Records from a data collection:

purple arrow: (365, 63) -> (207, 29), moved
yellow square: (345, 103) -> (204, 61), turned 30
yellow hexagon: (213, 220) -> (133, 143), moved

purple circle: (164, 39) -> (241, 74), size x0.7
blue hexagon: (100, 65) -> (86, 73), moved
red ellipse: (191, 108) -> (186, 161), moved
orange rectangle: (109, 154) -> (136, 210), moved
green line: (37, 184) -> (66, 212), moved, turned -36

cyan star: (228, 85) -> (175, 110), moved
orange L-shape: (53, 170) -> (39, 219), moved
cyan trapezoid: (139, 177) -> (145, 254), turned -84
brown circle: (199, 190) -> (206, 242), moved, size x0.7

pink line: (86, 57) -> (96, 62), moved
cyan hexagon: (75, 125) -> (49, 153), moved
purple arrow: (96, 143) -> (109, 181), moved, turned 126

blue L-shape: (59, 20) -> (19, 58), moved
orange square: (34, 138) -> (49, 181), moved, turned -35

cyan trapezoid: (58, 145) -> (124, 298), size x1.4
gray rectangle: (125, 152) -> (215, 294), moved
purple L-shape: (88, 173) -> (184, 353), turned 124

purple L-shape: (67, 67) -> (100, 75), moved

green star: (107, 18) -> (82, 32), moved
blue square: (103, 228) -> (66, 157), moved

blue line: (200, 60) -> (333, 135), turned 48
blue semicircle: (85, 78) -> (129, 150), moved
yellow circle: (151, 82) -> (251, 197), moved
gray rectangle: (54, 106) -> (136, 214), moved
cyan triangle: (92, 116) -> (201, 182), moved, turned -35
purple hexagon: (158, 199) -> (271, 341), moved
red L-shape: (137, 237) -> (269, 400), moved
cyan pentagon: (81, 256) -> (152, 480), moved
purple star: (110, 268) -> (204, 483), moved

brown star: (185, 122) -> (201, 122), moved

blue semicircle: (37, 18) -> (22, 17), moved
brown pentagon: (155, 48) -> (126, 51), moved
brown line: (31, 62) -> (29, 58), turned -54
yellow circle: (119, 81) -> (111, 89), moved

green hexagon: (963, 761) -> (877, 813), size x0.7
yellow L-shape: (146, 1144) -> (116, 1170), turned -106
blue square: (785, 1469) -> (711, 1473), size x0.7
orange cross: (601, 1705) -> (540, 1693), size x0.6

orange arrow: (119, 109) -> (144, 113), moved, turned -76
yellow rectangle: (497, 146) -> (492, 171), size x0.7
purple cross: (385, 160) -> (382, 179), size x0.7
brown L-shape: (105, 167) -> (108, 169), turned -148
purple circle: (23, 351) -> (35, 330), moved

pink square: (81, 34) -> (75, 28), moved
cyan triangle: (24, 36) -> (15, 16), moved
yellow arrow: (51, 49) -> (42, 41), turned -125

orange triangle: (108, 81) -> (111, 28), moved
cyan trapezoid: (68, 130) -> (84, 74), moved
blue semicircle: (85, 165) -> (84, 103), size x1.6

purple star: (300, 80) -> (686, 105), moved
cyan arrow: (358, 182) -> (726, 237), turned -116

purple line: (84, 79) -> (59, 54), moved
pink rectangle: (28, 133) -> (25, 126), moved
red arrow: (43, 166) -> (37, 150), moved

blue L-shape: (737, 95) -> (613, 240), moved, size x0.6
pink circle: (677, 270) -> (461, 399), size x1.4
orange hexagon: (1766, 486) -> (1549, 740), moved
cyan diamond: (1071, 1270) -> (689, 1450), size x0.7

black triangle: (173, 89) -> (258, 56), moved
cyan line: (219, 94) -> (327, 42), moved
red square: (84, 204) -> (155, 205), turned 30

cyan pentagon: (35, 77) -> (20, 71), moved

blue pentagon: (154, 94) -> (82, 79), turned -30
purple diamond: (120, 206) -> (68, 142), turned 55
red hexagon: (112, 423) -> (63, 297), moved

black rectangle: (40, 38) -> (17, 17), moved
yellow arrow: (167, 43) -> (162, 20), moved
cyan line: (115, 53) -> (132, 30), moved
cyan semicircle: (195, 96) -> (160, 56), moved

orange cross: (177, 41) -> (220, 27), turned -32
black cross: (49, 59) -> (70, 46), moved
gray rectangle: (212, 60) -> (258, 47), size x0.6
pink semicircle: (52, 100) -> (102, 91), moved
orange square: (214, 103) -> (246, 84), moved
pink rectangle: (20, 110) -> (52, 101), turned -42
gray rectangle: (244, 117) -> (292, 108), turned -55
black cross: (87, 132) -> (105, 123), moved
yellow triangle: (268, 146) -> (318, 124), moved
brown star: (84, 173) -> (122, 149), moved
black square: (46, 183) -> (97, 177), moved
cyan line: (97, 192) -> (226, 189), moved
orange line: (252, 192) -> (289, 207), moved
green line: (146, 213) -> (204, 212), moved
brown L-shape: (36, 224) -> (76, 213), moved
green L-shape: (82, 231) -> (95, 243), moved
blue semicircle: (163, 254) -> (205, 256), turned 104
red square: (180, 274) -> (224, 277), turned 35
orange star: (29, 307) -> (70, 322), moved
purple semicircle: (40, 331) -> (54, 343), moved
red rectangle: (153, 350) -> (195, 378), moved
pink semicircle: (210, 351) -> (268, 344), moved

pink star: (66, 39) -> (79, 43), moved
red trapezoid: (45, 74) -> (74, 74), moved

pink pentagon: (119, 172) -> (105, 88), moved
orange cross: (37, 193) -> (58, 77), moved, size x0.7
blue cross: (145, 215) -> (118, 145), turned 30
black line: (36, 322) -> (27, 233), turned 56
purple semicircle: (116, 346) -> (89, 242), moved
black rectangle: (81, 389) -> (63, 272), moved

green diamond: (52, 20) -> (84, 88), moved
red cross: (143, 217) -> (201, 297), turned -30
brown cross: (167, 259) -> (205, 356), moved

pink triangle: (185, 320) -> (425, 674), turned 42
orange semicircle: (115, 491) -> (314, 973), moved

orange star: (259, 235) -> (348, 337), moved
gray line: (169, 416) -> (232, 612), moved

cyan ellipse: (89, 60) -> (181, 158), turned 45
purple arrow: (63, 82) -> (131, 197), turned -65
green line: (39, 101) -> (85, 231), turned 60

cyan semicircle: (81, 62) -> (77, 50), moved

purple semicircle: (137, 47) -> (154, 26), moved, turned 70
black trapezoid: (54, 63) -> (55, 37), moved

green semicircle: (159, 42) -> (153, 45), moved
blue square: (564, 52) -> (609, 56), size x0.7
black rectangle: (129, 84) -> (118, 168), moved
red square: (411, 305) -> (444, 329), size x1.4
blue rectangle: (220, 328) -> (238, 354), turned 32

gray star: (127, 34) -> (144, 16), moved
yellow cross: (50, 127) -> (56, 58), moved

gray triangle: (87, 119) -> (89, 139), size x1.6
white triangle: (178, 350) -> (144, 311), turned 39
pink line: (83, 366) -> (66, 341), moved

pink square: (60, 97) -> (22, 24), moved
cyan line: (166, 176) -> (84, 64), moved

Required work: Output, from the data above, the lines from the line with "cyan semicircle: (195, 96)" to the line with "red rectangle: (153, 350)" exactly as they stand, both ends included and nothing else.

Response:
cyan semicircle: (195, 96) -> (160, 56), moved

orange cross: (177, 41) -> (220, 27), turned -32
black cross: (49, 59) -> (70, 46), moved
gray rectangle: (212, 60) -> (258, 47), size x0.6
pink semicircle: (52, 100) -> (102, 91), moved
orange square: (214, 103) -> (246, 84), moved
pink rectangle: (20, 110) -> (52, 101), turned -42
gray rectangle: (244, 117) -> (292, 108), turned -55
black cross: (87, 132) -> (105, 123), moved
yellow triangle: (268, 146) -> (318, 124), moved
brown star: (84, 173) -> (122, 149), moved
black square: (46, 183) -> (97, 177), moved
cyan line: (97, 192) -> (226, 189), moved
orange line: (252, 192) -> (289, 207), moved
green line: (146, 213) -> (204, 212), moved
brown L-shape: (36, 224) -> (76, 213), moved
green L-shape: (82, 231) -> (95, 243), moved
blue semicircle: (163, 254) -> (205, 256), turned 104
red square: (180, 274) -> (224, 277), turned 35
orange star: (29, 307) -> (70, 322), moved
purple semicircle: (40, 331) -> (54, 343), moved
red rectangle: (153, 350) -> (195, 378), moved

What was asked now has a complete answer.